## [WORK TASK]
Copy, exactly as written, the lines that begin at the one containing "(66, 287) = (372, 369): white" and end at the one containing "(345, 503) = (464, 354): none -> pink star". Skip any pictures in the data below.

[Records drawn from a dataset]
· · · · ·
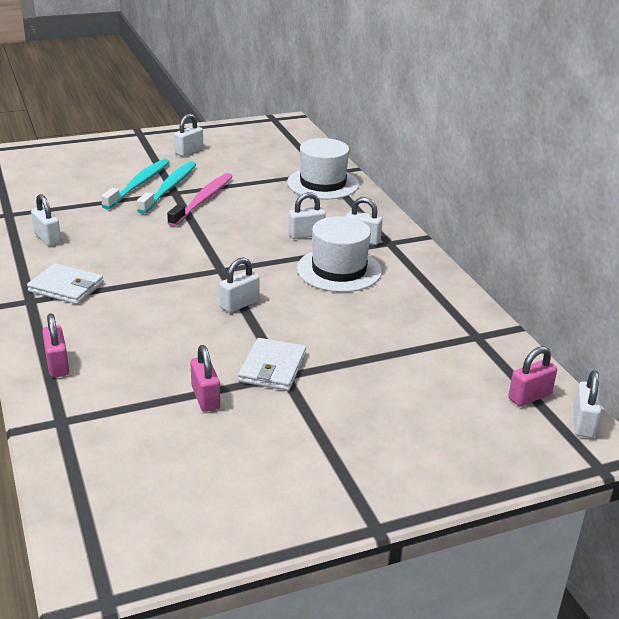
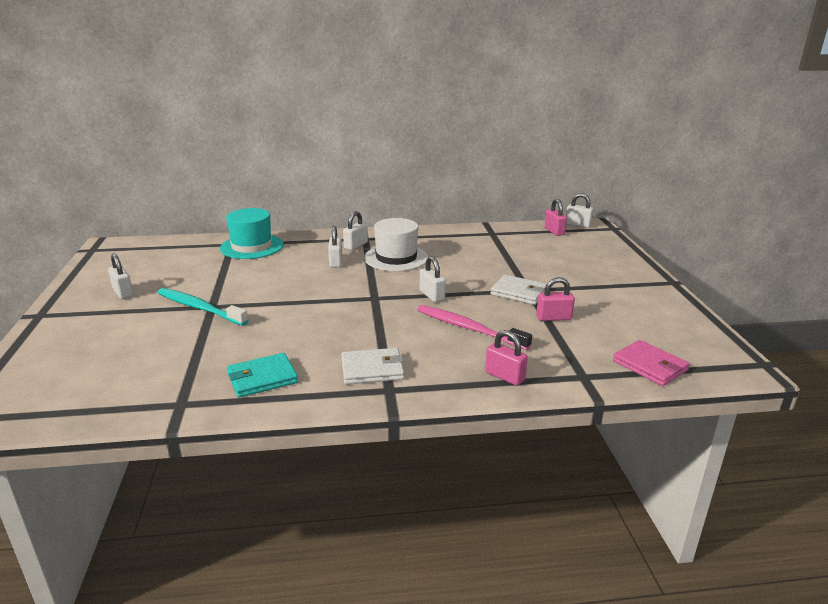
camera: 75 degrees left, 5 degrees down
(47, 238) = (262, 378): white padlock -> turquoise wallet
(57, 365) = (504, 376): pink padlock -> pink padlock turned 45 degrees clockwise
(66, 287) = (372, 369): white wallet -> white wallet turned 45 degrees clockwise
(90, 478) = (649, 366): none -> pink wallet
(139, 184) = (176, 322): turquoise toothbrush -> none
(203, 200) = (241, 295): pink toothbrush -> pink toothbrush (468, 328)
(323, 183) = (252, 246): white hat -> turquoise hat

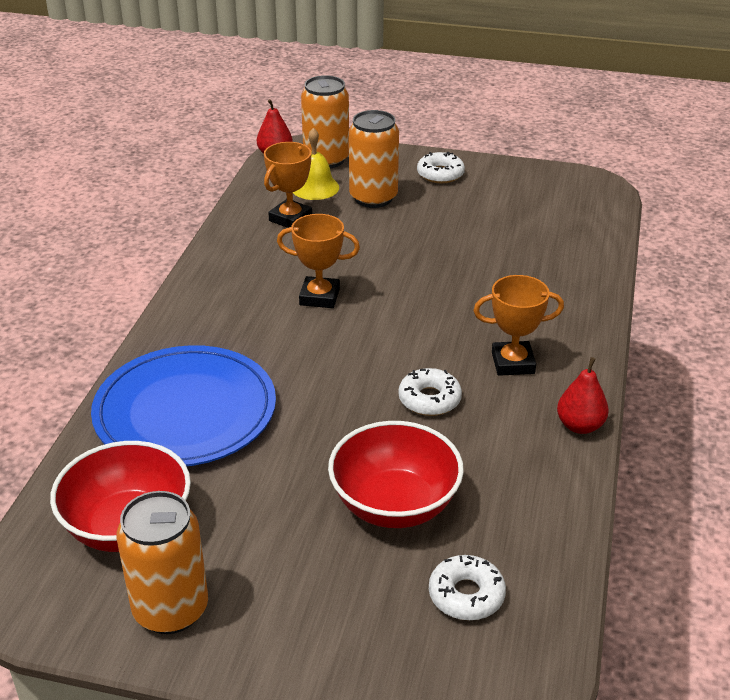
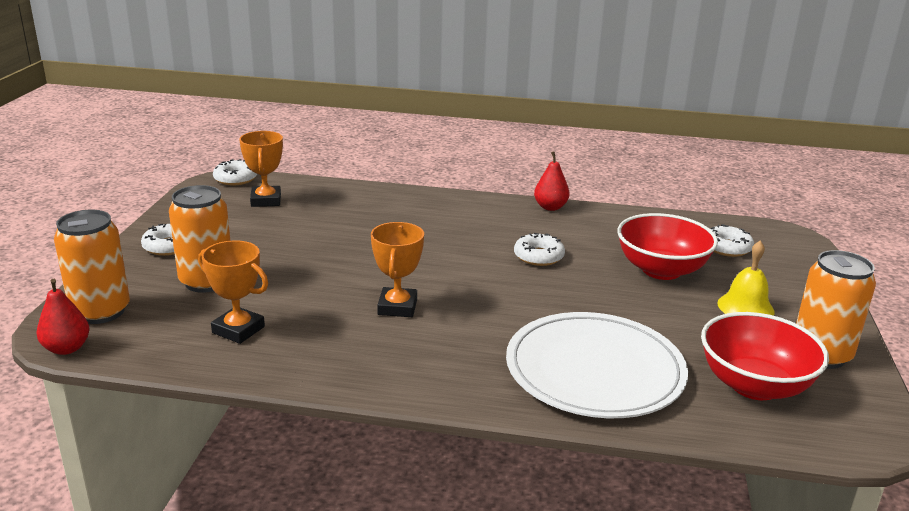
camera: 95 degrees left, 10 degrees down
(185, 411) = (594, 370): blue plate -> white plate
(315, 187) = (169, 317): yellow bell -> yellow bell (745, 307)
(513, 363) = (485, 225): orange trophy -> orange trophy (266, 200)
(607, 194) = (235, 179): none -> white donut

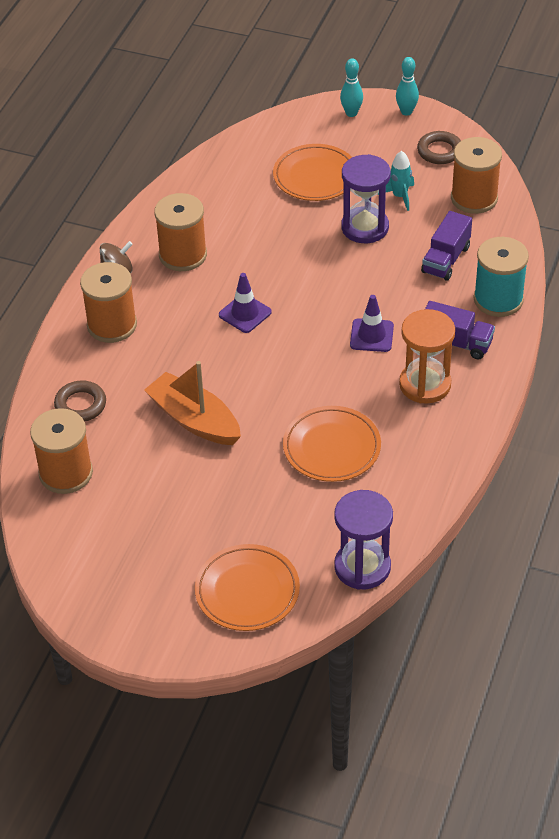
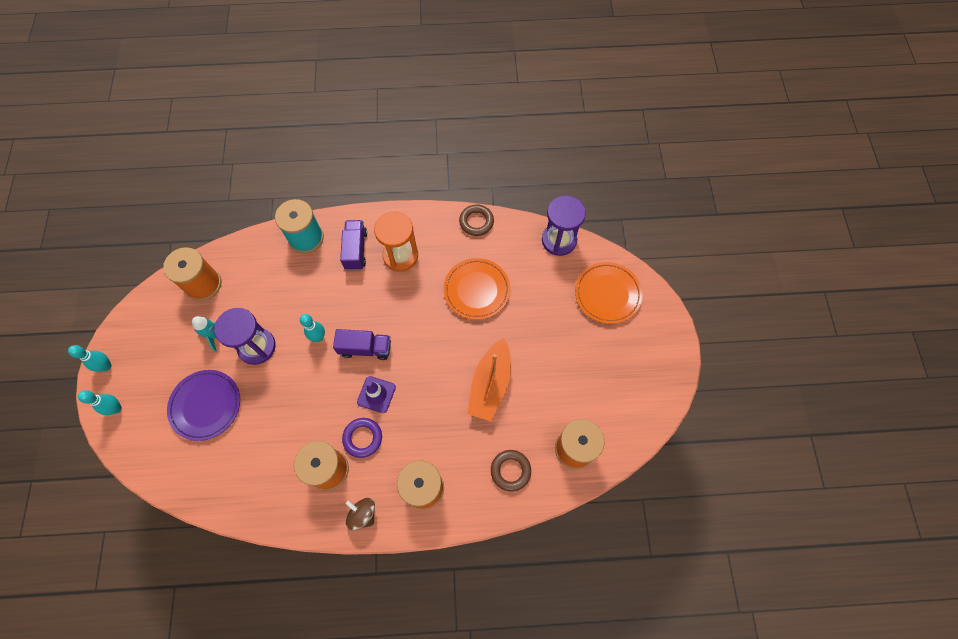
camera: 115 degrees left, 20 degrees up
(200, 290) = (363, 438): none -> purple ring
(315, 176) = (206, 405): orange plate -> purple plate
(348, 281) = (318, 337): none -> turquoise bowling pin
(371, 335) = (368, 302): purple traffic cone -> none
(439, 151) = (153, 325): brown ring -> brown ring (476, 222)
(446, 259) = (276, 282): purple truck -> purple truck (365, 348)

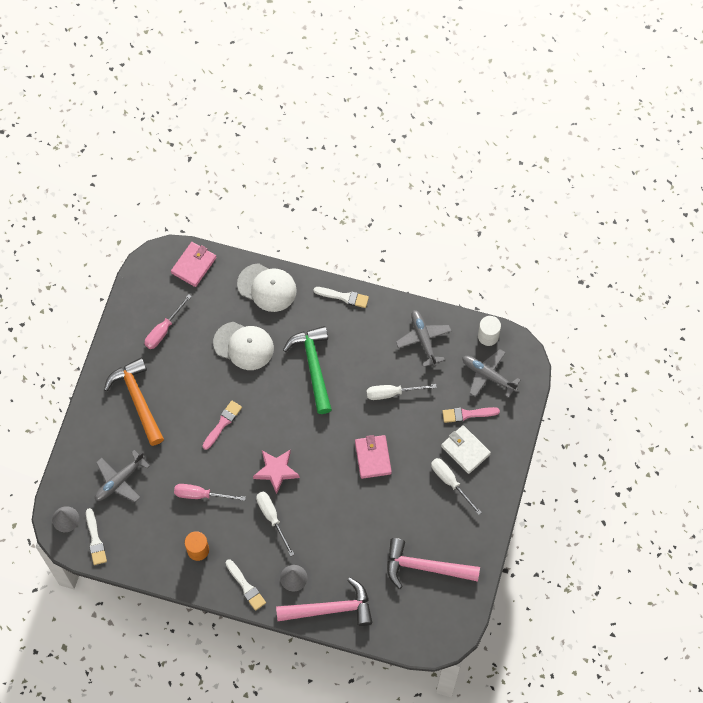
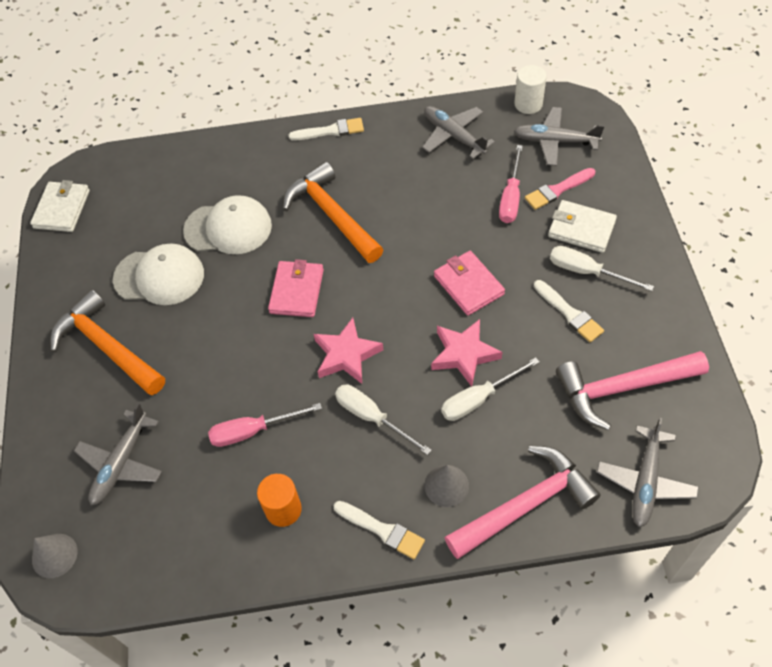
camera: 20 degrees left, 10 degrees down
(95, 540) = (114, 565): white brush -> white brush (569, 313)
(144, 281) = (62, 209): none -> white wallet
(164, 330) = (111, 251): pink screwdriver -> pink screwdriver (511, 197)
(193, 265) = (122, 169): pink wallet -> pink wallet (296, 291)
(222, 423) = (242, 327): pink brush -> none
(267, 287) = (228, 157): white cap -> white cap (159, 276)
(313, 366) = (332, 215): green hammer -> orange hammer
(345, 503) = (464, 354): none -> pink star
(392, 393) = (450, 204): white screwdriver -> white screwdriver (479, 399)
(404, 626) = (645, 481): none -> grey plane

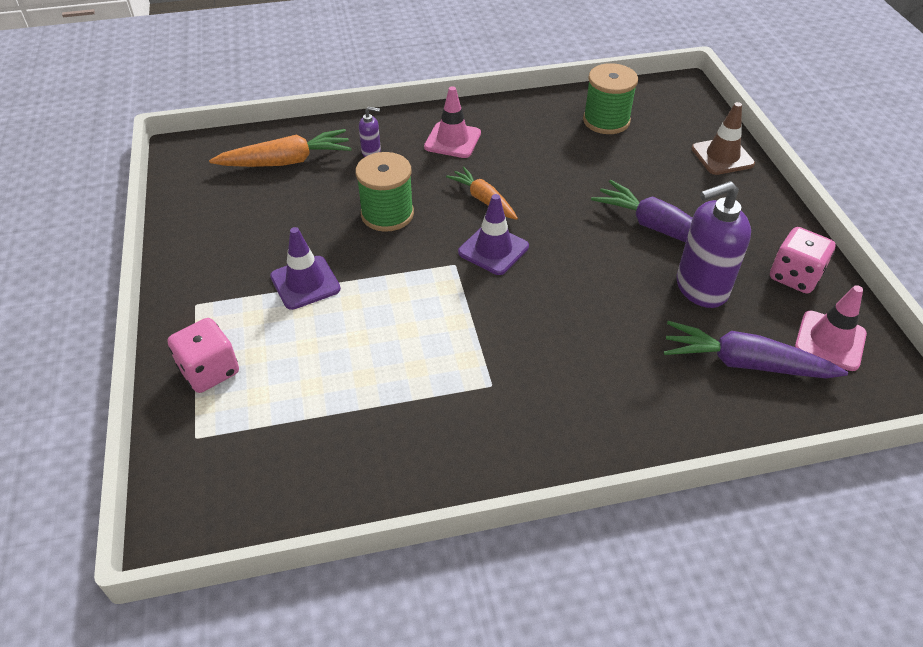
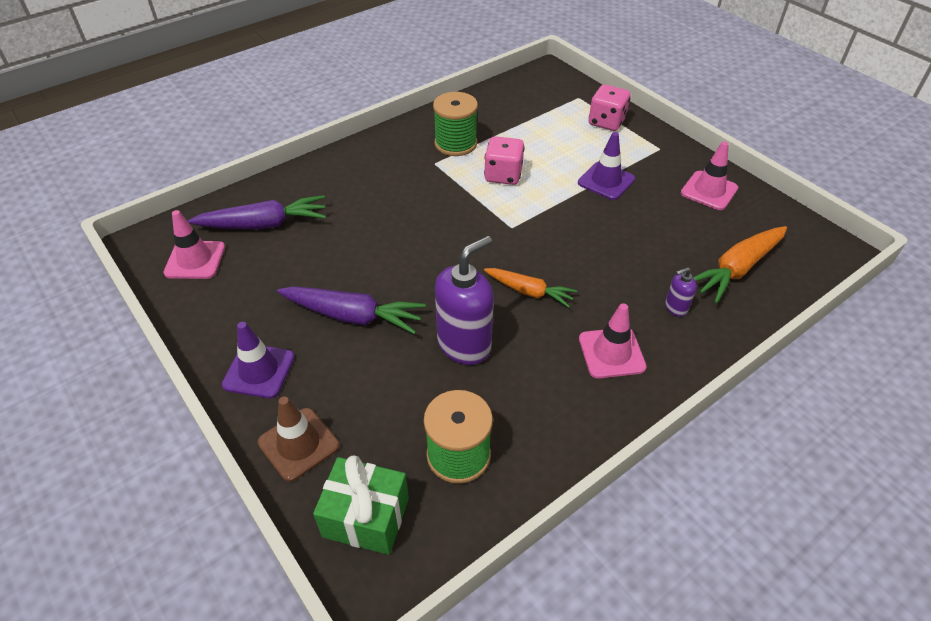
camera: 155 degrees right, 0 degrees up
(213, 234) = (709, 191): none -> pink traffic cone
(387, 214) = (599, 249): green spool -> green spool (455, 143)
(493, 249) = (489, 248): purple traffic cone -> purple traffic cone (259, 371)
(680, 111) = (366, 517): none -> green gift
(701, 288) = (304, 270): purple soap dispenser -> purple soap dispenser (464, 345)
(794, 276) = (219, 308): pink dice -> pink dice (503, 175)

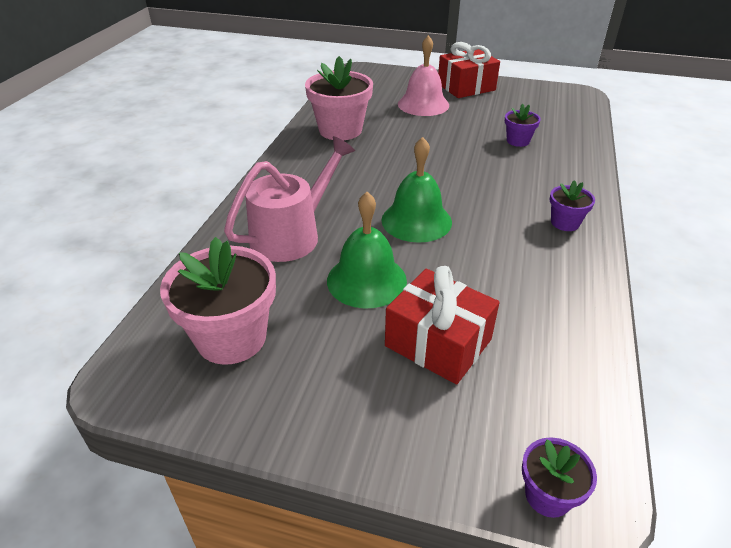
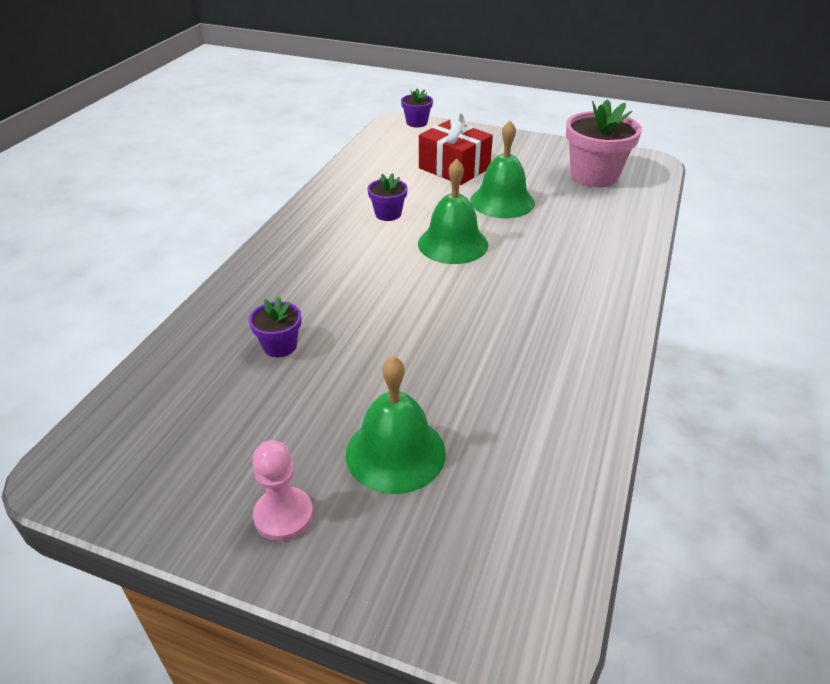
camera: 175 degrees left, 0 degrees up
(292, 234) = (574, 237): pink watering can -> none
(340, 130) = (548, 386): pink flower pot -> none
(423, 104) = (395, 452): pink bell -> green bell
(466, 87) = (283, 515): red gift -> pink pawn
(565, 223) = (308, 235): purple flower pot -> purple flower pot (388, 214)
· · · · ·
## [EXERCISE ANSWER]
(66, 287) = (372, 369): white wallet -> white wallet turned 45 degrees clockwise
(90, 478) = (649, 366): none -> pink wallet
(139, 184) = (176, 322): turquoise toothbrush -> none
(203, 200) = (241, 295): pink toothbrush -> pink toothbrush (468, 328)
(323, 183) = (252, 246): white hat -> turquoise hat

camera: 95 degrees left, 10 degrees down
(185, 411) = (594, 370): blue plate -> white plate
(315, 187) = (169, 317): yellow bell -> yellow bell (745, 307)
(513, 363) = (485, 225): orange trophy -> orange trophy (266, 200)
(607, 194) = (235, 179): none -> white donut

camera: 115 degrees left, 20 degrees up
(200, 290) = (363, 438): none -> purple ring
(315, 176) = (206, 405): orange plate -> purple plate
(348, 281) = (318, 337): none -> turquoise bowling pin
(371, 335) = (368, 302): purple traffic cone -> none
(439, 151) = (153, 325): brown ring -> brown ring (476, 222)
(446, 259) = (276, 282): purple truck -> purple truck (365, 348)

camera: 20 degrees left, 10 degrees down
(95, 540) = (114, 565): white brush -> white brush (569, 313)
(144, 281) = (62, 209): none -> white wallet
(164, 330) = (111, 251): pink screwdriver -> pink screwdriver (511, 197)
(193, 265) = (122, 169): pink wallet -> pink wallet (296, 291)
(222, 423) = (242, 327): pink brush -> none
(267, 287) = (228, 157): white cap -> white cap (159, 276)
(313, 366) = (332, 215): green hammer -> orange hammer
(345, 503) = (464, 354): none -> pink star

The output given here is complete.